- **Work to complete**: Copy the data that follows, character for character, minus the pictures.

- **Working data**:
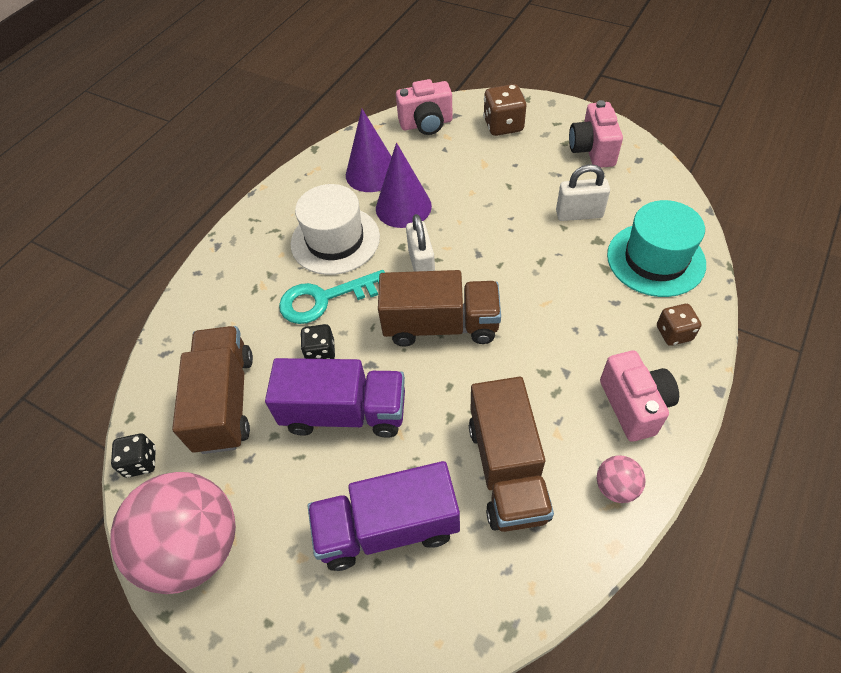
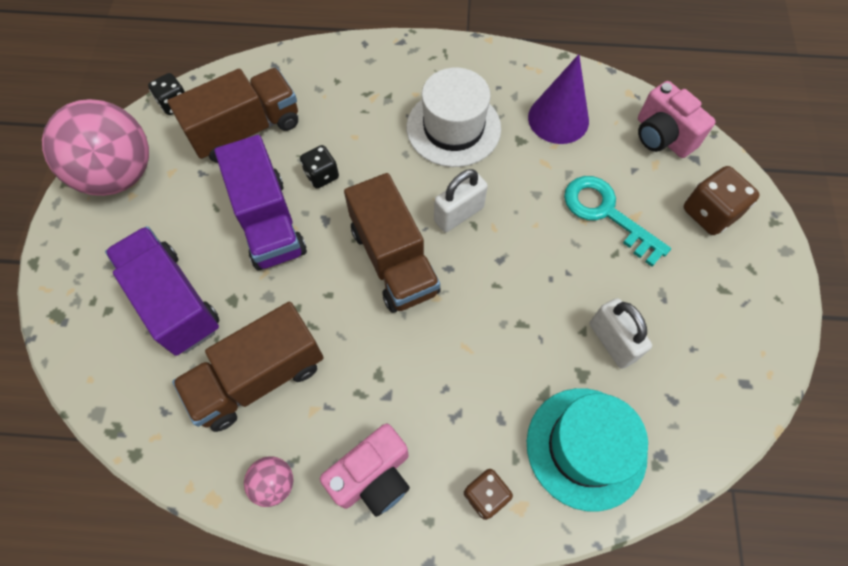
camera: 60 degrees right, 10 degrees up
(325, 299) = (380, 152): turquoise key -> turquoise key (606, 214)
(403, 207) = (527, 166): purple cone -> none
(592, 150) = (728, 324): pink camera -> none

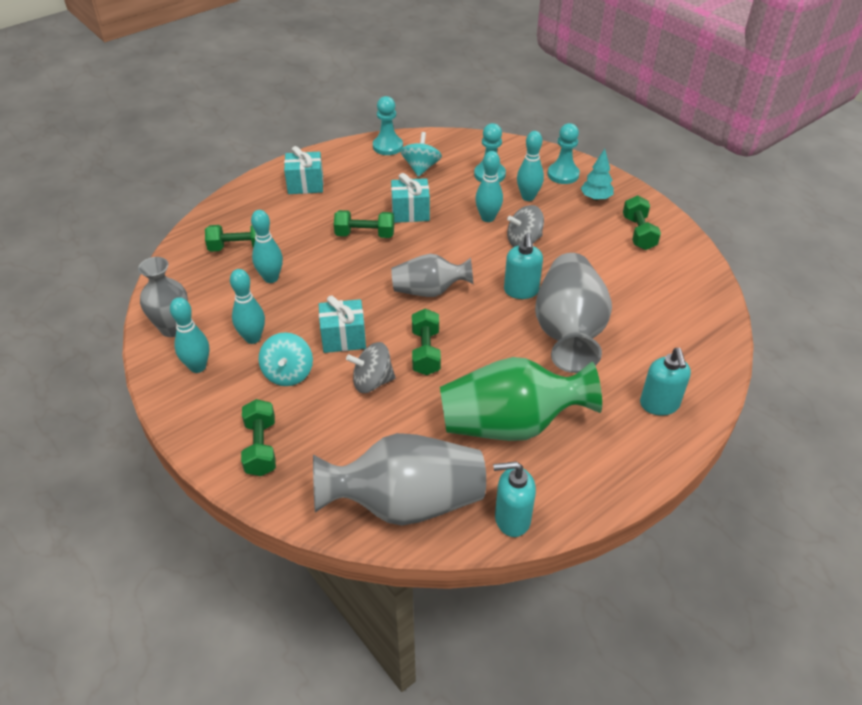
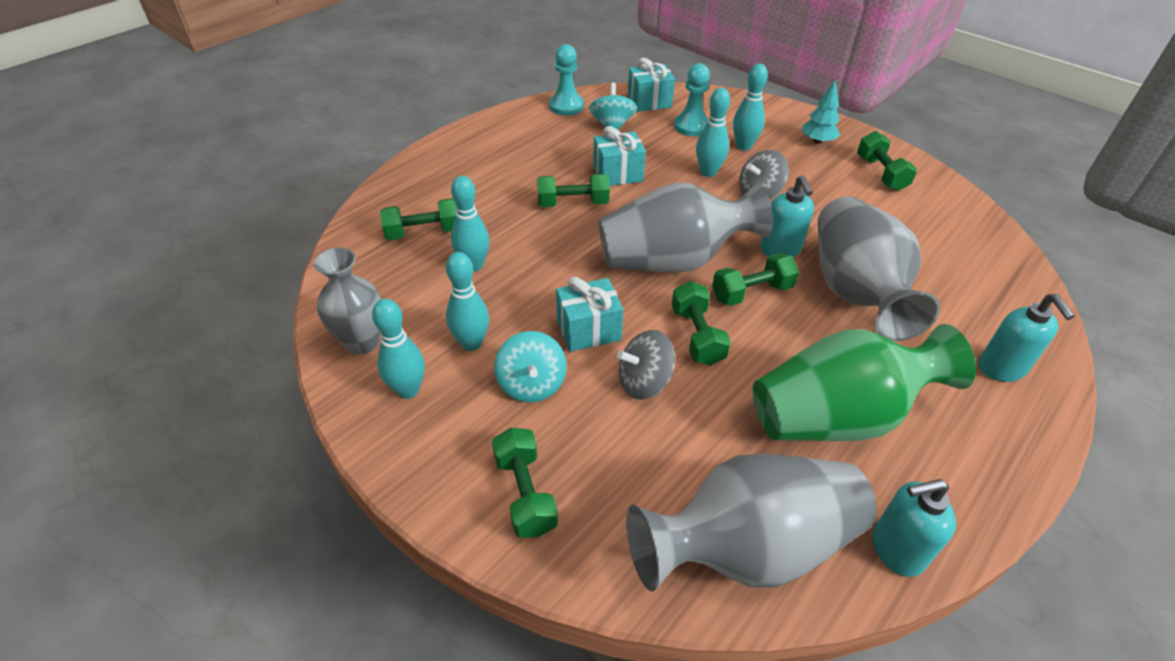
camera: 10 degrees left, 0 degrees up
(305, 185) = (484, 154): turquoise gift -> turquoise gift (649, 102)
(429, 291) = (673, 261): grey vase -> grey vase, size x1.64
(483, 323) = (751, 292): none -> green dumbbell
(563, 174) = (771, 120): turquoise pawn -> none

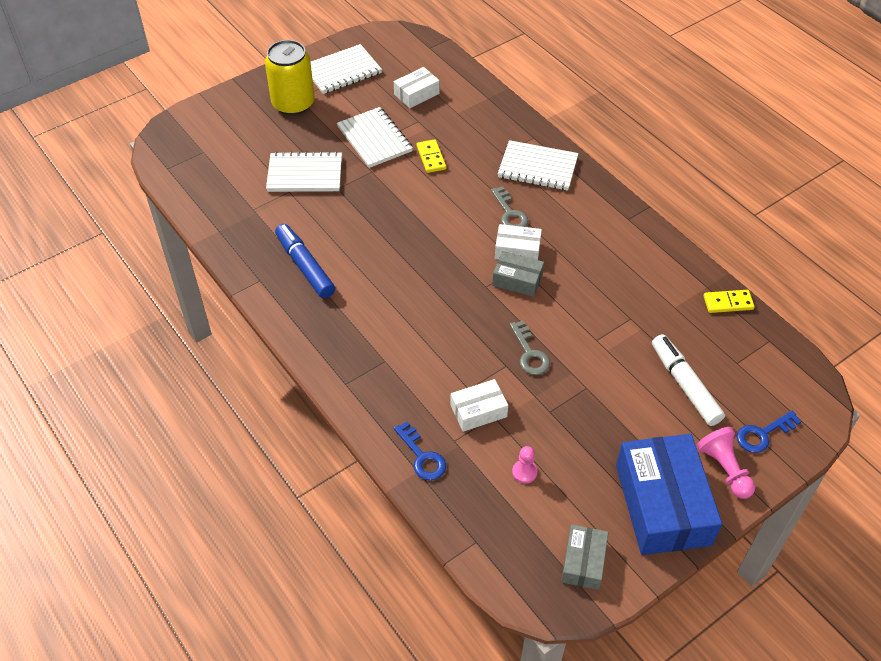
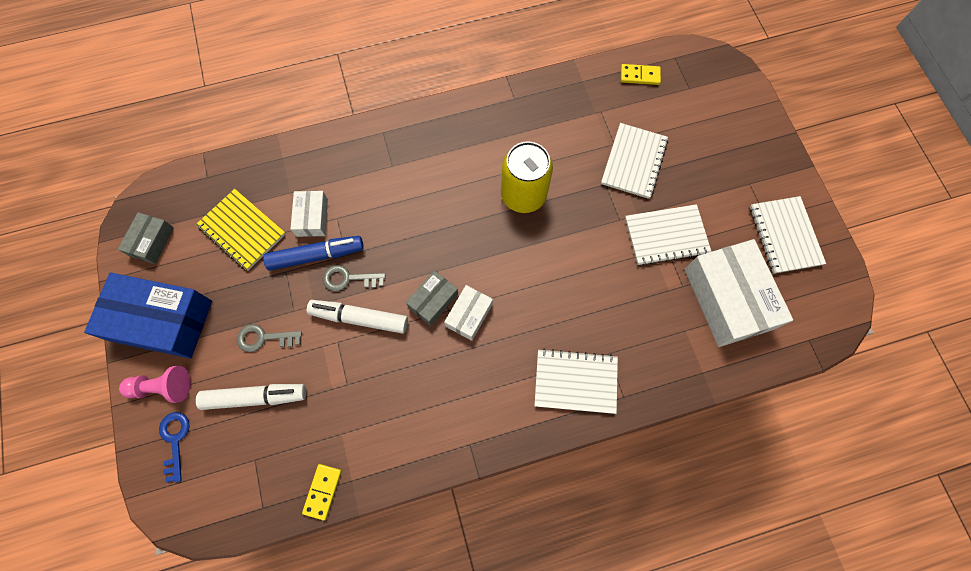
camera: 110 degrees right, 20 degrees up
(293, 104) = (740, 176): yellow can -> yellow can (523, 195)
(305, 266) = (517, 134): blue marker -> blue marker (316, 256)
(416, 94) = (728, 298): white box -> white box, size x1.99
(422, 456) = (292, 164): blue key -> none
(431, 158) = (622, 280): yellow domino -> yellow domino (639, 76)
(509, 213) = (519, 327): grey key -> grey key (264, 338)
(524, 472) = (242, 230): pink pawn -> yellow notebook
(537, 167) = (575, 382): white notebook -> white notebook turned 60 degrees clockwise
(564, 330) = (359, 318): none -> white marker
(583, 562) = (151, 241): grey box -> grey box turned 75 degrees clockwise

- **Exercise result**:
camera: 60 degrees right, 10 degrees up
(325, 299) = (380, 152): turquoise key -> turquoise key (606, 214)
(403, 207) = (527, 166): purple cone -> none
(592, 150) = (728, 324): pink camera -> none

camera: 10 degrees left, 0 degrees up
(305, 185) = (484, 154): turquoise gift -> turquoise gift (649, 102)
(429, 291) = (673, 261): grey vase -> grey vase, size x1.64
(483, 323) = (751, 292): none -> green dumbbell
(563, 174) = (771, 120): turquoise pawn -> none

camera: 110 degrees right, 20 degrees up
(293, 104) = (740, 176): yellow can -> yellow can (523, 195)
(305, 266) = (517, 134): blue marker -> blue marker (316, 256)
(416, 94) = (728, 298): white box -> white box, size x1.99
(422, 456) = (292, 164): blue key -> none
(431, 158) = (622, 280): yellow domino -> yellow domino (639, 76)
(509, 213) = (519, 327): grey key -> grey key (264, 338)
(524, 472) = (242, 230): pink pawn -> yellow notebook
(537, 167) = (575, 382): white notebook -> white notebook turned 60 degrees clockwise
(564, 330) = (359, 318): none -> white marker
(583, 562) = (151, 241): grey box -> grey box turned 75 degrees clockwise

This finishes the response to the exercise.